Task to carry out: Repeat verbatim, and only, the lines of the data below, beginning at the line that contains "yellow lemon [341,121,385,159]" and stopping after the line that contains "none -> red pot [72,297,146,375]".

Dataset records:
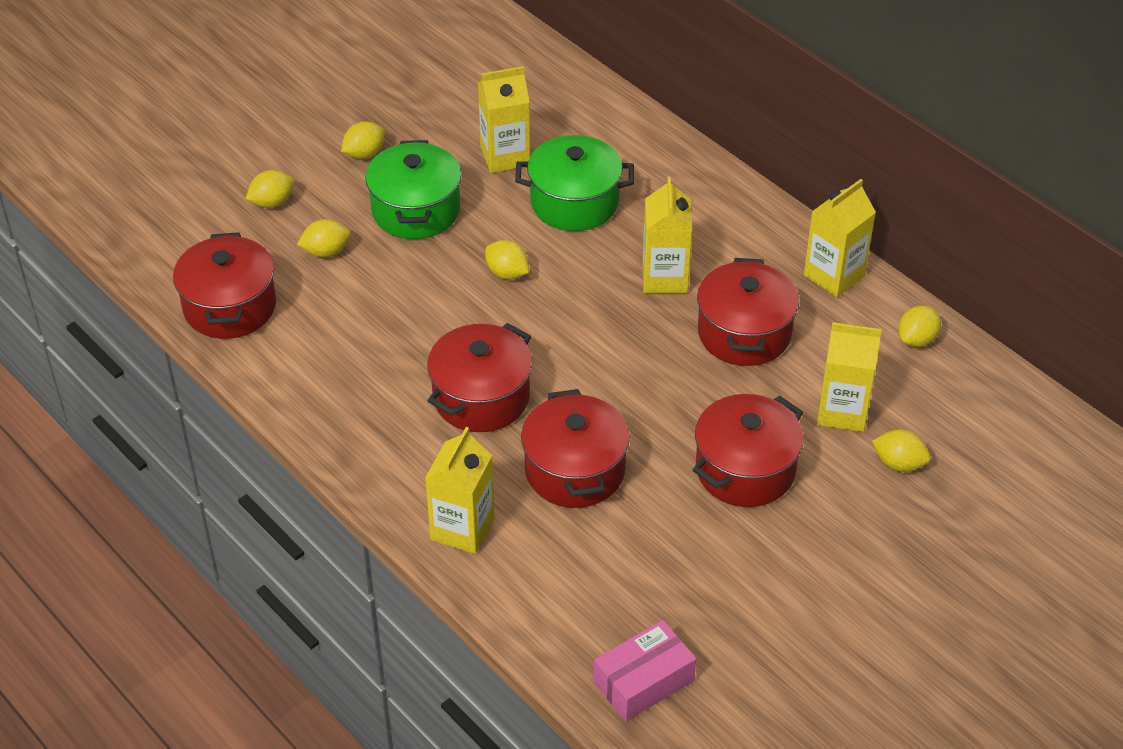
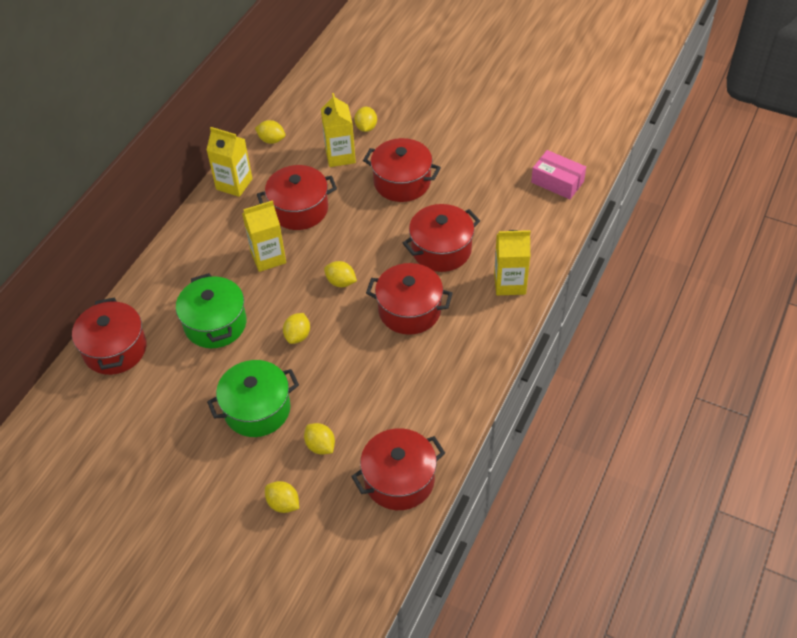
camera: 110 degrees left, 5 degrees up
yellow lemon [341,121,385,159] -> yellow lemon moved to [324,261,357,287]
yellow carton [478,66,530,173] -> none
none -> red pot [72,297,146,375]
--
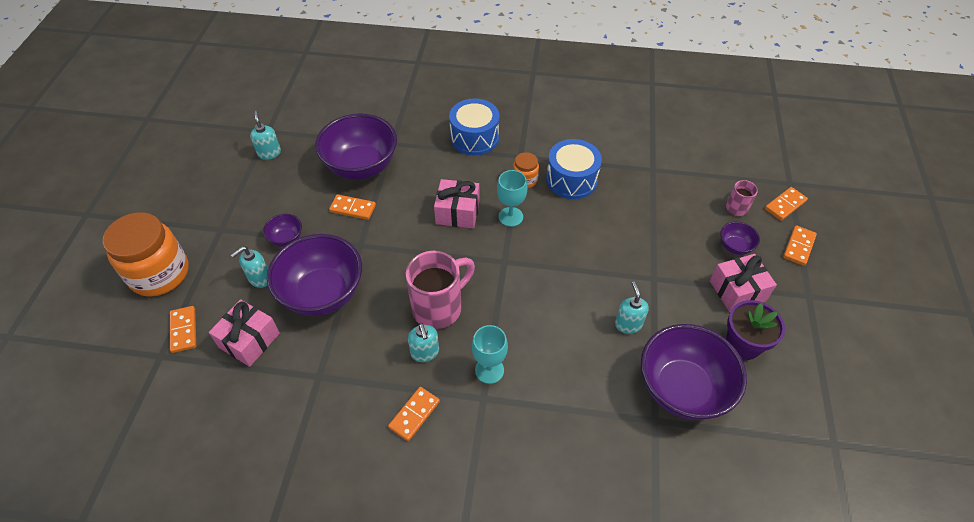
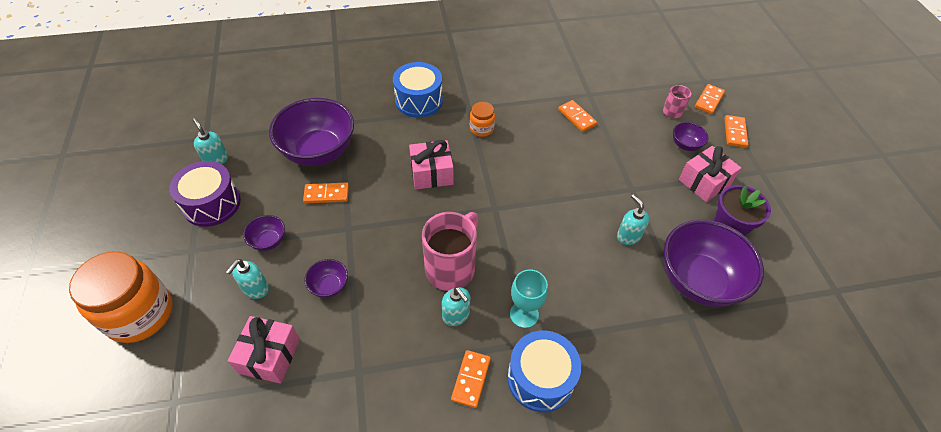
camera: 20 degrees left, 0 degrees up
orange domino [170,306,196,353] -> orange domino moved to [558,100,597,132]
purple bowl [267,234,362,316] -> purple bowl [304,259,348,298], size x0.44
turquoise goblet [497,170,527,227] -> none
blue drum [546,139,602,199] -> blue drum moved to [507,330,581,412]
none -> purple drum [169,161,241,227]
* * *
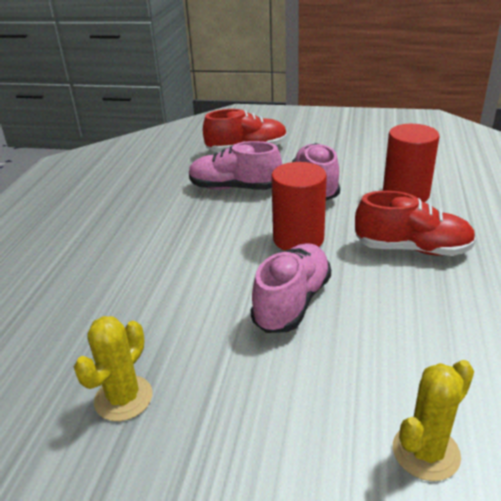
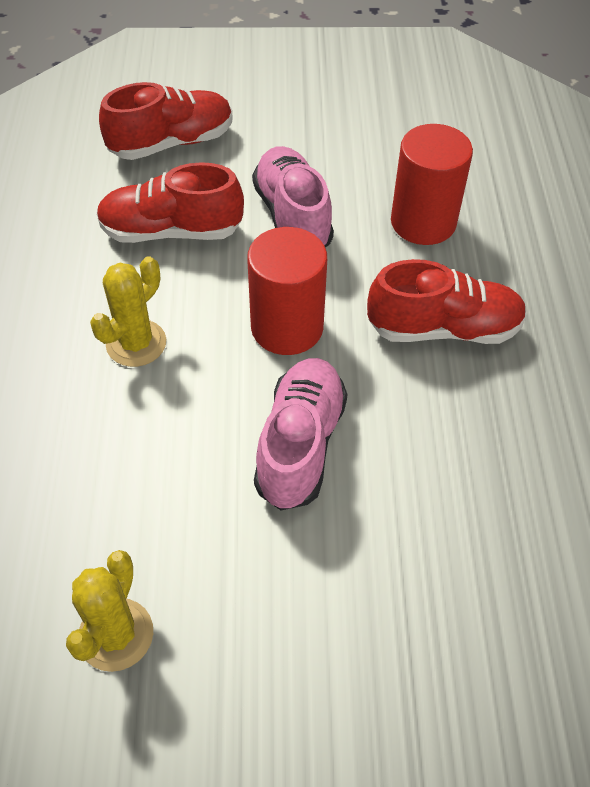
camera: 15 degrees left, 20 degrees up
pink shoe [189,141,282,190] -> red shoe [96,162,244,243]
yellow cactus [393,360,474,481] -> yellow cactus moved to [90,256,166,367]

Reply:
yellow lemon [341,121,385,159] -> yellow lemon moved to [324,261,357,287]
yellow carton [478,66,530,173] -> none
none -> red pot [72,297,146,375]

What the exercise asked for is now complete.